= WHAT IS REQUIRED =
Transcribe all of the data exactly. Images stay out.
··· RECORDS PROVIDED ···
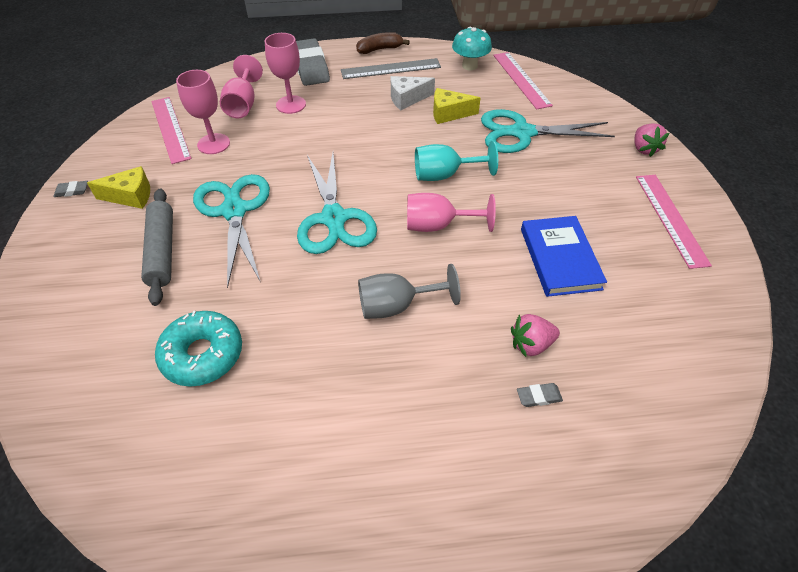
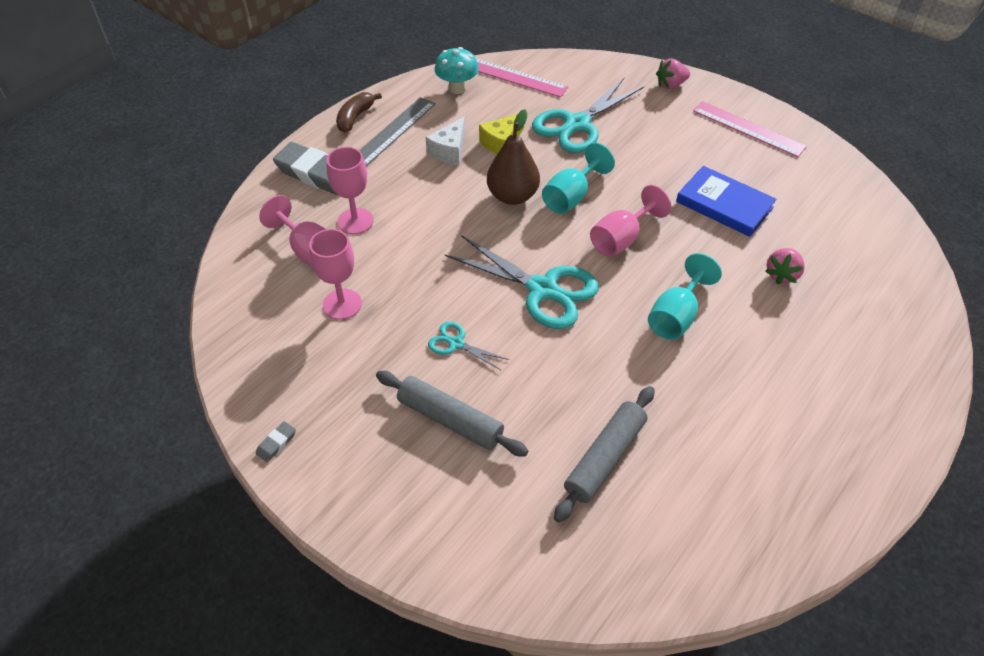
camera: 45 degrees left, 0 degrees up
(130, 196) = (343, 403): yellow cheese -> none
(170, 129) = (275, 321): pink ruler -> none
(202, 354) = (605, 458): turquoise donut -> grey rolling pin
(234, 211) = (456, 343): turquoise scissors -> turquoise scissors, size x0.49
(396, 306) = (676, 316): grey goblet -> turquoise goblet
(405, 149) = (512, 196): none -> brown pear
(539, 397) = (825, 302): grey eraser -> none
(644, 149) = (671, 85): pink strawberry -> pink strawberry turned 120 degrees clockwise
···
= WRITTEN ANSWER =
camera: 45 degrees left, 0 degrees up
(130, 196) = (343, 403): yellow cheese -> none
(170, 129) = (275, 321): pink ruler -> none
(202, 354) = (605, 458): turquoise donut -> grey rolling pin
(234, 211) = (456, 343): turquoise scissors -> turquoise scissors, size x0.49
(396, 306) = (676, 316): grey goblet -> turquoise goblet
(405, 149) = (512, 196): none -> brown pear
(539, 397) = (825, 302): grey eraser -> none
(644, 149) = (671, 85): pink strawberry -> pink strawberry turned 120 degrees clockwise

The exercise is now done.